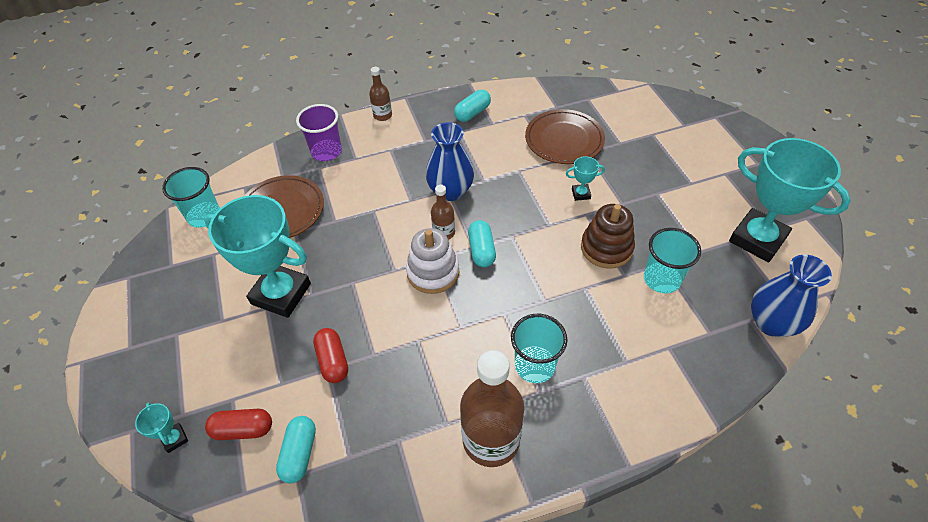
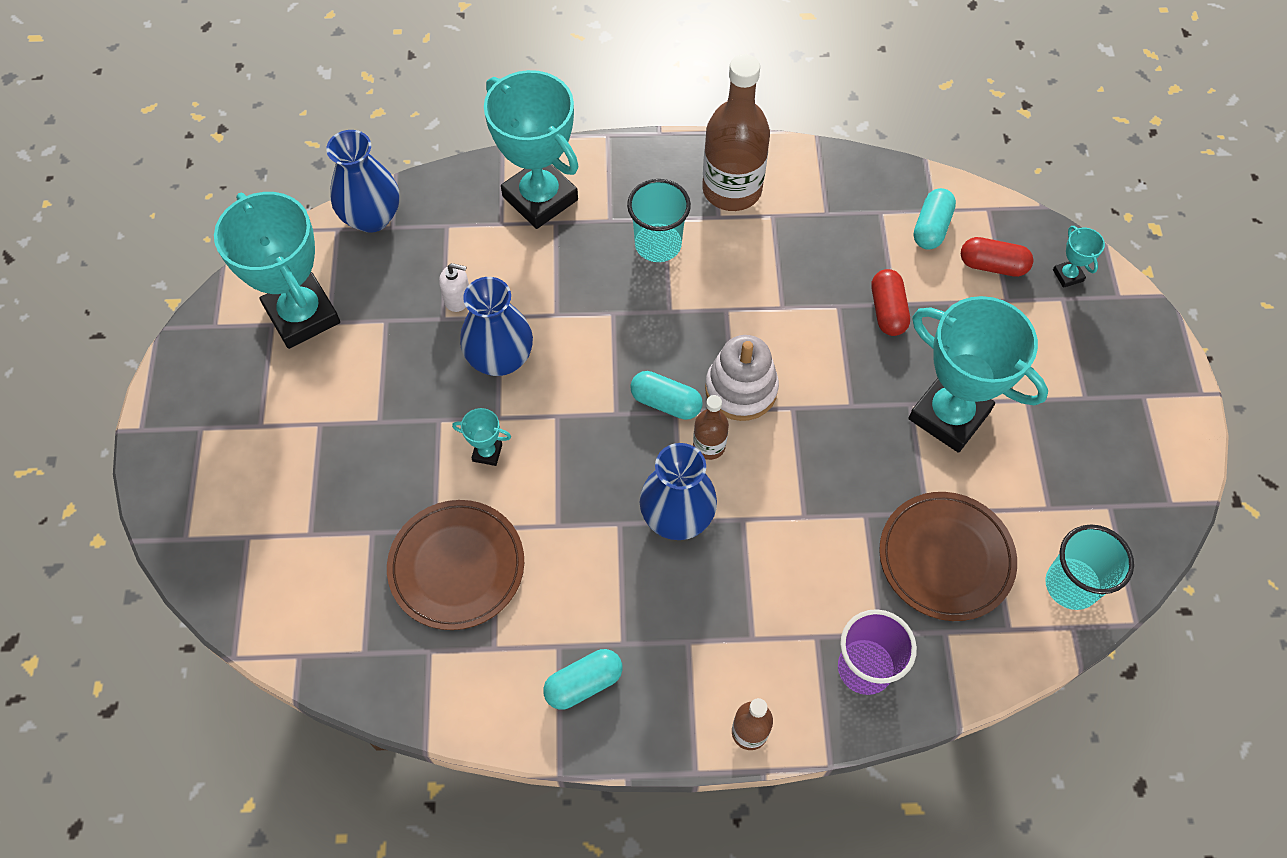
camera: 165 degrees left, 10 degrees up
(481, 250) = (666, 403): turquoise capsule -> turquoise capsule turned 75 degrees counterclockwise
(606, 248) = (500, 358): brown stacking toy -> blue vase
(652, 380) = (540, 198): none -> turquoise trophy
(661, 279) = (458, 299): turquoise cup -> white soap dispenser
|---|
What is being asked >> Return the complete material exactly as it appears, without images.

Output of the task >>
camera: 165 degrees left, 10 degrees up
(481, 250) = (666, 403): turquoise capsule -> turquoise capsule turned 75 degrees counterclockwise
(606, 248) = (500, 358): brown stacking toy -> blue vase
(652, 380) = (540, 198): none -> turquoise trophy
(661, 279) = (458, 299): turquoise cup -> white soap dispenser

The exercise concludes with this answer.